YOUR TASK
All of the listing, from first line to last, should be output exactly; the pictures stay out.
─── TASK DATA
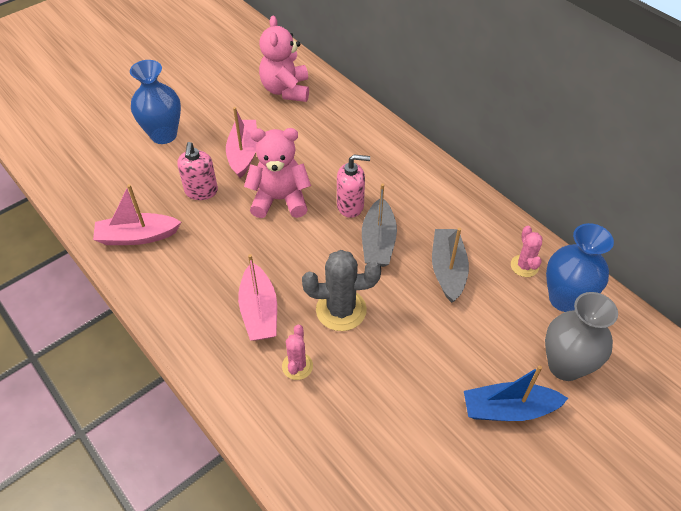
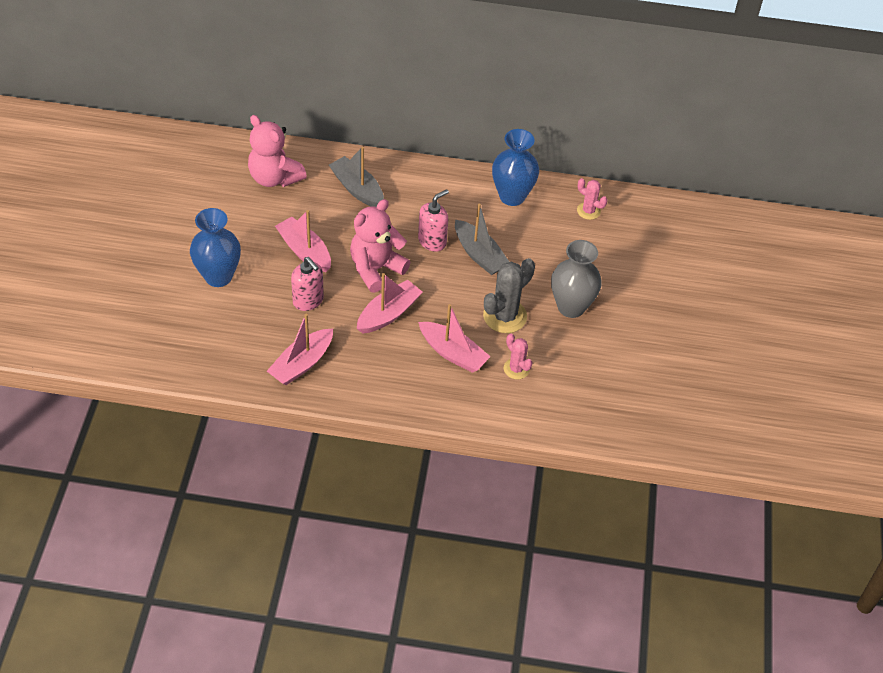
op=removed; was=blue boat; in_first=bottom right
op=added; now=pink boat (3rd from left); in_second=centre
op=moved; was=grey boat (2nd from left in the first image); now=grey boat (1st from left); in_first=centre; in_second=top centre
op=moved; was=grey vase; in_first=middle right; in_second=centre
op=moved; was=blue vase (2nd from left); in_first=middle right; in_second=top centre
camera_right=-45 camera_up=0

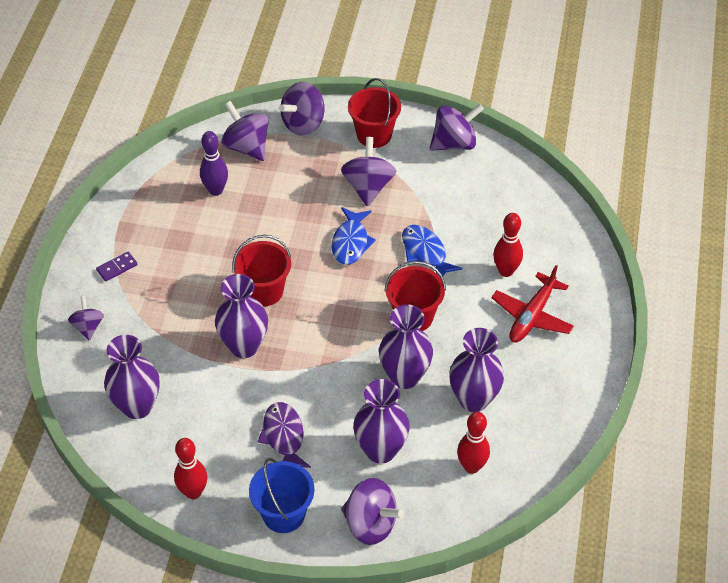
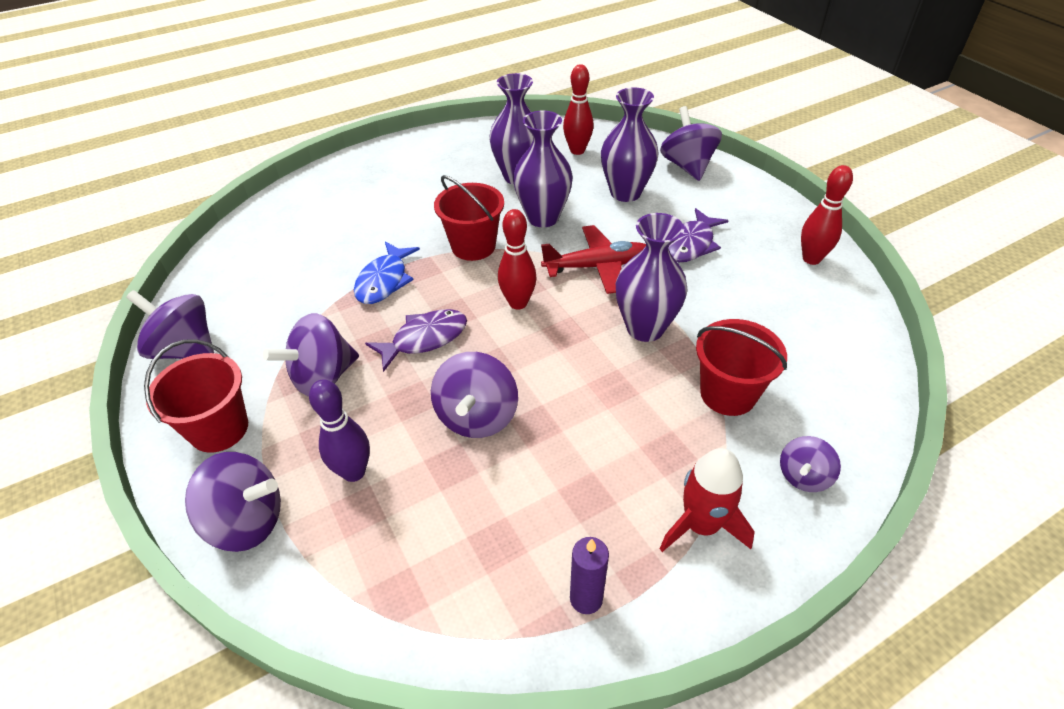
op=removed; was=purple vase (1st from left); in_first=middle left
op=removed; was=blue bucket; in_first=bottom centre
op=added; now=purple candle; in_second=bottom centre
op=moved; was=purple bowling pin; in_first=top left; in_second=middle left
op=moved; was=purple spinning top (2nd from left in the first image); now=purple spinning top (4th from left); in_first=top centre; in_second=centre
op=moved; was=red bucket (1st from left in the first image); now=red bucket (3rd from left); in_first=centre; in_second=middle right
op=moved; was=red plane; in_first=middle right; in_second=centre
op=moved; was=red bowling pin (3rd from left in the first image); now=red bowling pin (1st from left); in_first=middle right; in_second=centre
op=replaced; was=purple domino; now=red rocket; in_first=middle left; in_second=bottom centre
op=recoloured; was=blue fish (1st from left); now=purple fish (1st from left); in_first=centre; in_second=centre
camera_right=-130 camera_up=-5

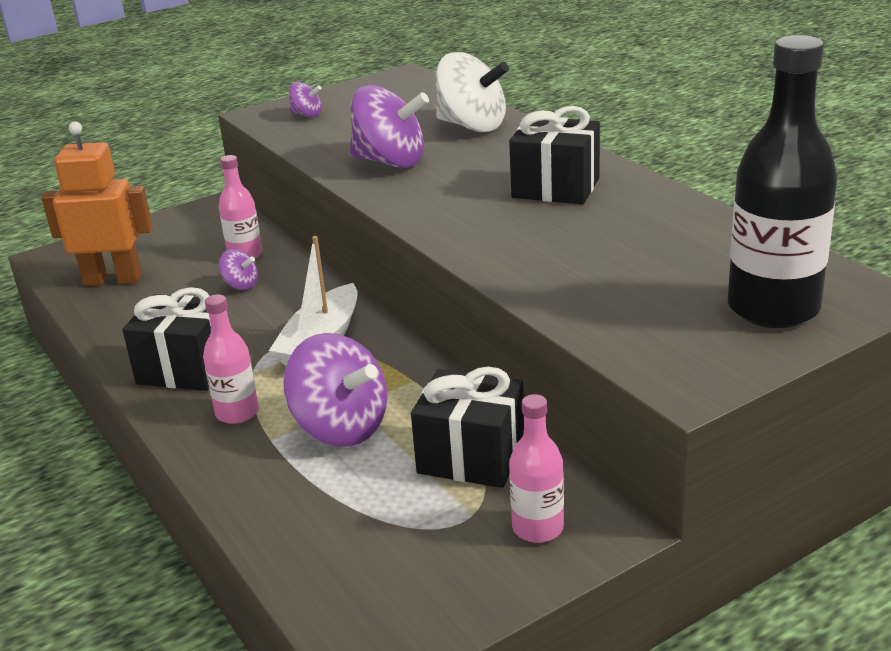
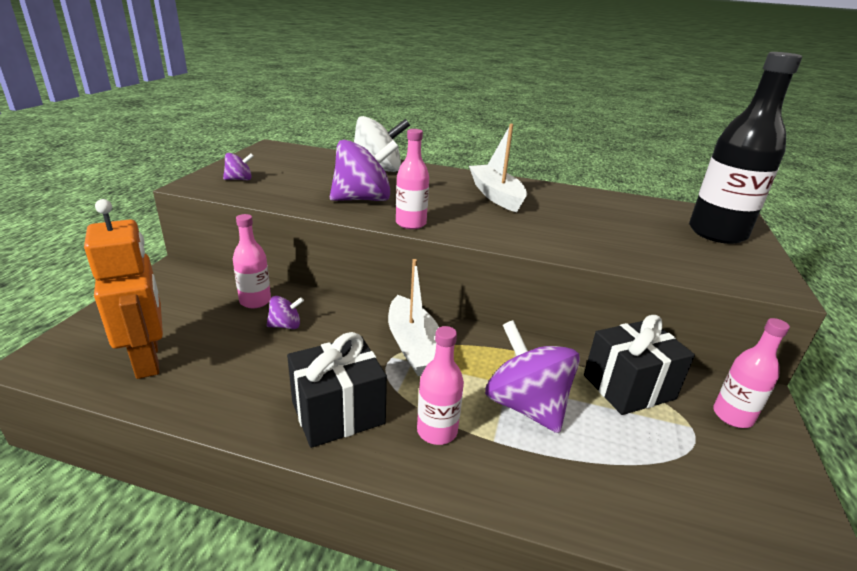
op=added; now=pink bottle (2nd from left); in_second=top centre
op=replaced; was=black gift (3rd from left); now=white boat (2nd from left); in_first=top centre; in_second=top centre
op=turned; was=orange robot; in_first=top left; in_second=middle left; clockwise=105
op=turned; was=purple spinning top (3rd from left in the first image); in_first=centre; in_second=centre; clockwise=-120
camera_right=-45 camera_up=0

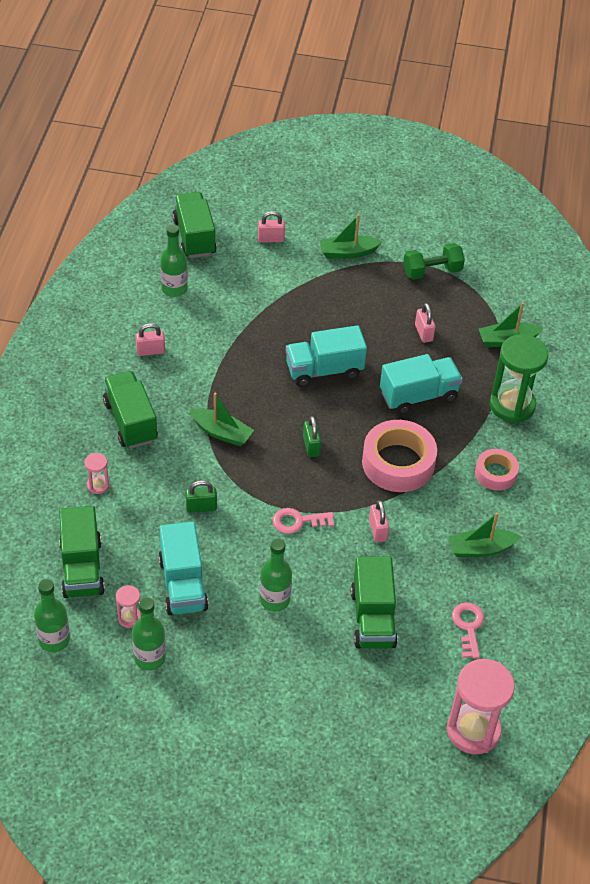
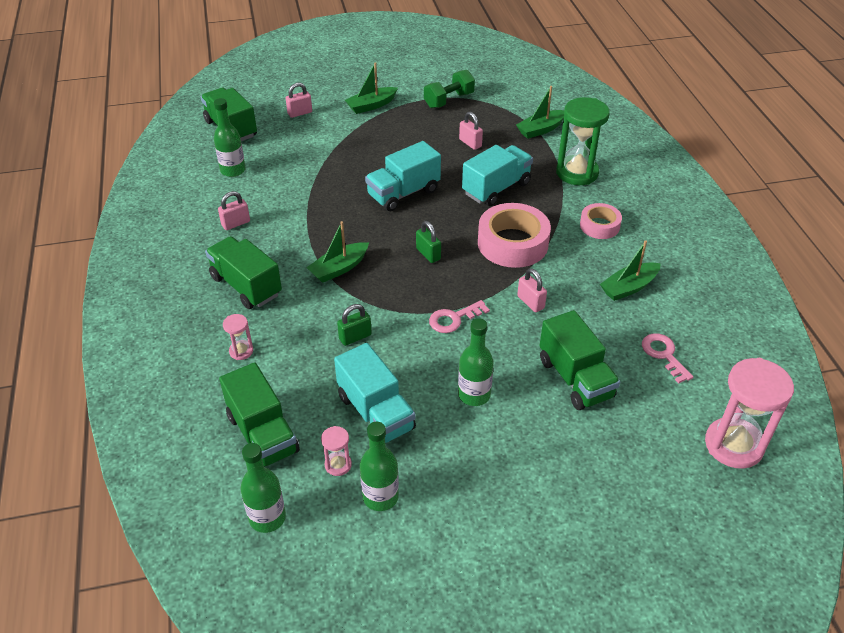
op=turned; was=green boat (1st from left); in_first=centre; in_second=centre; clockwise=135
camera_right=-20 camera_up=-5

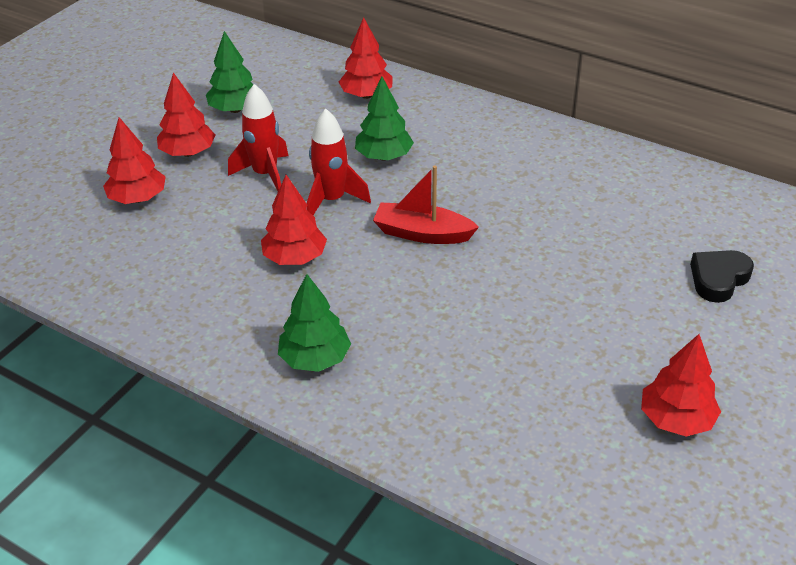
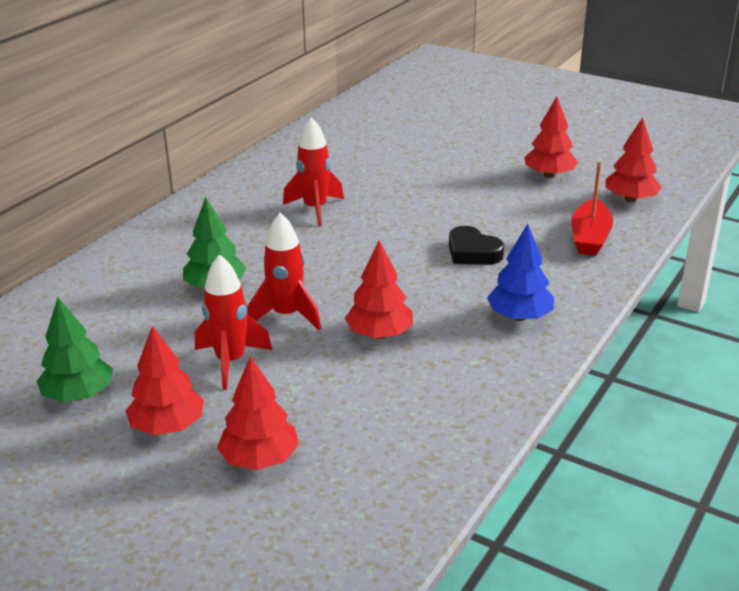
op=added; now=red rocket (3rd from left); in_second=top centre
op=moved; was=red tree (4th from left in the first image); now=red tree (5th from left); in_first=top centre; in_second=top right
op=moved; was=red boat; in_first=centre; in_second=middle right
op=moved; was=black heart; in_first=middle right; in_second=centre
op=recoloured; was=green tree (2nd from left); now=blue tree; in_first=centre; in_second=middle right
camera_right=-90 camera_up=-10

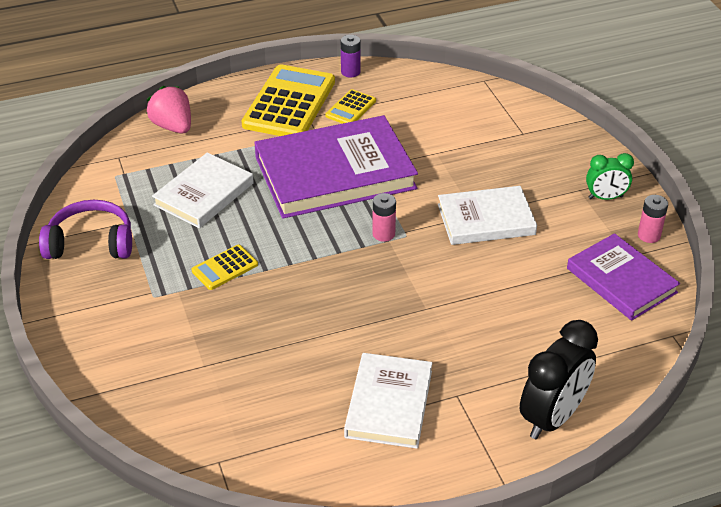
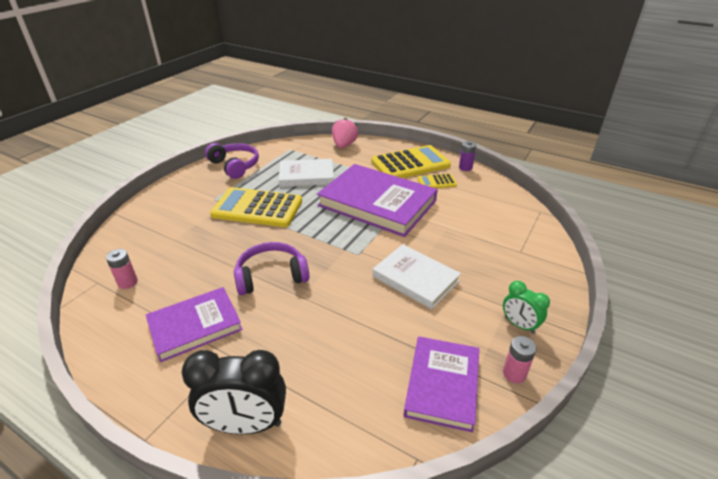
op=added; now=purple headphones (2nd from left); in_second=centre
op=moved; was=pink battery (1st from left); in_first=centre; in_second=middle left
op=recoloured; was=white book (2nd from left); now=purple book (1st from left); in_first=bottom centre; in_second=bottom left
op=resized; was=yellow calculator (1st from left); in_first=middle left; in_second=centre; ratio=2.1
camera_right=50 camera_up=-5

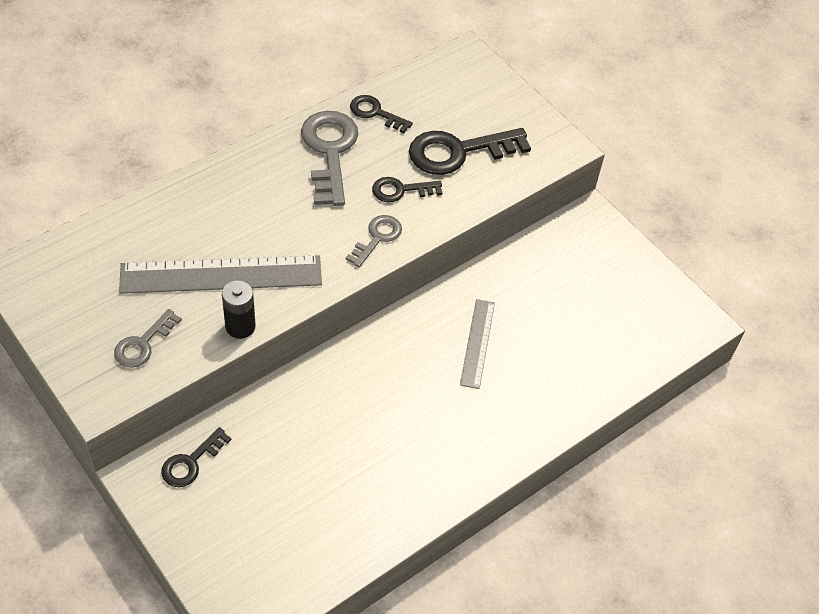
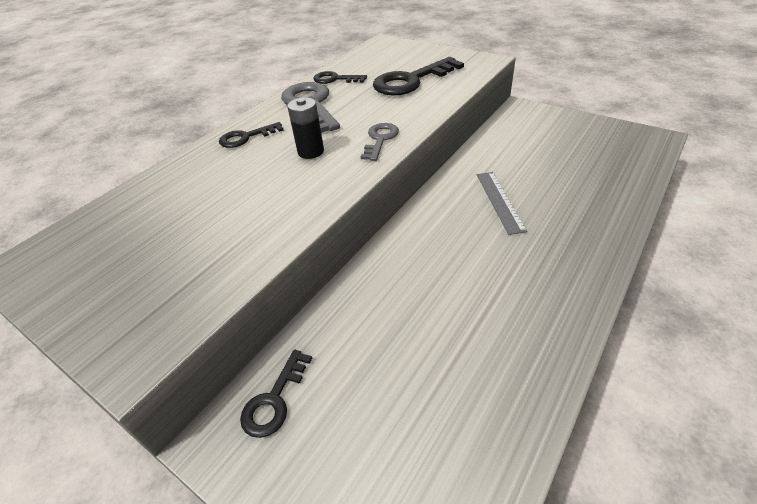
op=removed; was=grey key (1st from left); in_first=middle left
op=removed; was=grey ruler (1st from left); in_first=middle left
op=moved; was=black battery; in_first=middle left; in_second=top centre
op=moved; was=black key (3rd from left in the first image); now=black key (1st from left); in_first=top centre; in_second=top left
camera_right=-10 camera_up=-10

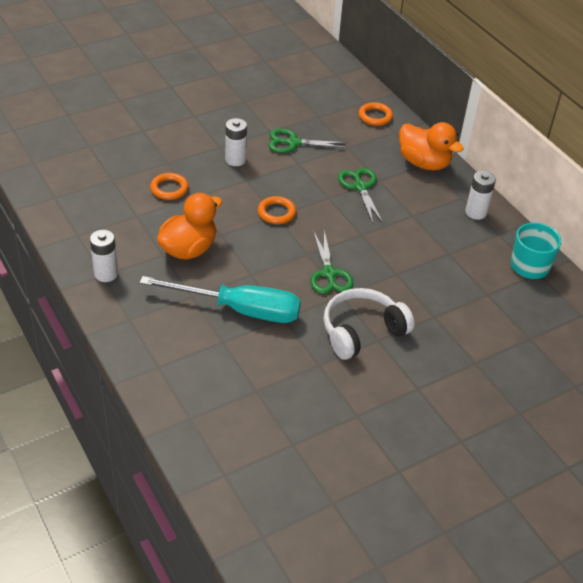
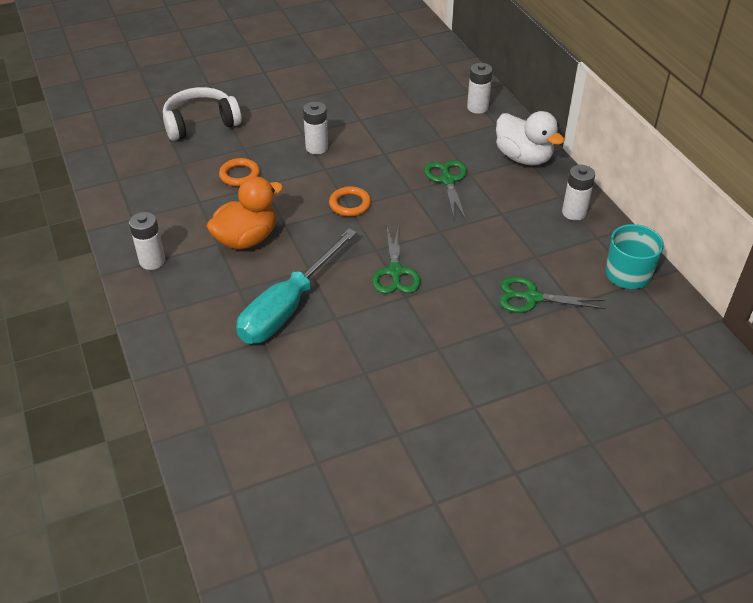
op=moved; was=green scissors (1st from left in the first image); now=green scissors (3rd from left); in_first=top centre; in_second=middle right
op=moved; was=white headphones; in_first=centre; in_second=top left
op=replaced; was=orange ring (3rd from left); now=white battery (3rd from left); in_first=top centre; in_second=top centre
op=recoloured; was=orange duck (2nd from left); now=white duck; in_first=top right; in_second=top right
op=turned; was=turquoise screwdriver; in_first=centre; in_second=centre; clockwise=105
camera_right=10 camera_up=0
──────
TASK ANSWER
op=removed; was=blue boat; in_first=bottom right
op=added; now=pink boat (3rd from left); in_second=centre
op=moved; was=grey boat (2nd from left in the first image); now=grey boat (1st from left); in_first=centre; in_second=top centre
op=moved; was=grey vase; in_first=middle right; in_second=centre
op=moved; was=blue vase (2nd from left); in_first=middle right; in_second=top centre
camera_right=-45 camera_up=0

op=removed; was=purple vase (1st from left); in_first=middle left
op=removed; was=blue bucket; in_first=bottom centre
op=added; now=purple candle; in_second=bottom centre
op=moved; was=purple bowling pin; in_first=top left; in_second=middle left
op=moved; was=purple spinning top (2nd from left in the first image); now=purple spinning top (4th from left); in_first=top centre; in_second=centre
op=moved; was=red bucket (1st from left in the first image); now=red bucket (3rd from left); in_first=centre; in_second=middle right
op=moved; was=red plane; in_first=middle right; in_second=centre
op=moved; was=red bowling pin (3rd from left in the first image); now=red bowling pin (1st from left); in_first=middle right; in_second=centre
op=replaced; was=purple domino; now=red rocket; in_first=middle left; in_second=bottom centre
op=recoloured; was=blue fish (1st from left); now=purple fish (1st from left); in_first=centre; in_second=centre
camera_right=-130 camera_up=-5

op=added; now=pink bottle (2nd from left); in_second=top centre
op=replaced; was=black gift (3rd from left); now=white boat (2nd from left); in_first=top centre; in_second=top centre
op=turned; was=orange robot; in_first=top left; in_second=middle left; clockwise=105
op=turned; was=purple spinning top (3rd from left in the first image); in_first=centre; in_second=centre; clockwise=-120
camera_right=-45 camera_up=0

op=turned; was=green boat (1st from left); in_first=centre; in_second=centre; clockwise=135
camera_right=-20 camera_up=-5

op=added; now=red rocket (3rd from left); in_second=top centre
op=moved; was=red tree (4th from left in the first image); now=red tree (5th from left); in_first=top centre; in_second=top right
op=moved; was=red boat; in_first=centre; in_second=middle right
op=moved; was=black heart; in_first=middle right; in_second=centre
op=recoloured; was=green tree (2nd from left); now=blue tree; in_first=centre; in_second=middle right
camera_right=-90 camera_up=-10

op=added; now=purple headphones (2nd from left); in_second=centre
op=moved; was=pink battery (1st from left); in_first=centre; in_second=middle left
op=recoloured; was=white book (2nd from left); now=purple book (1st from left); in_first=bottom centre; in_second=bottom left
op=resized; was=yellow calculator (1st from left); in_first=middle left; in_second=centre; ratio=2.1
camera_right=50 camera_up=-5

op=removed; was=grey key (1st from left); in_first=middle left
op=removed; was=grey ruler (1st from left); in_first=middle left
op=moved; was=black battery; in_first=middle left; in_second=top centre
op=moved; was=black key (3rd from left in the first image); now=black key (1st from left); in_first=top centre; in_second=top left
camera_right=-10 camera_up=-10

op=moved; was=green scissors (1st from left in the first image); now=green scissors (3rd from left); in_first=top centre; in_second=middle right
op=moved; was=white headphones; in_first=centre; in_second=top left
op=replaced; was=orange ring (3rd from left); now=white battery (3rd from left); in_first=top centre; in_second=top centre
op=recoloured; was=orange duck (2nd from left); now=white duck; in_first=top right; in_second=top right
op=turned; was=turquoise screwdriver; in_first=centre; in_second=centre; clockwise=105
camera_right=10 camera_up=0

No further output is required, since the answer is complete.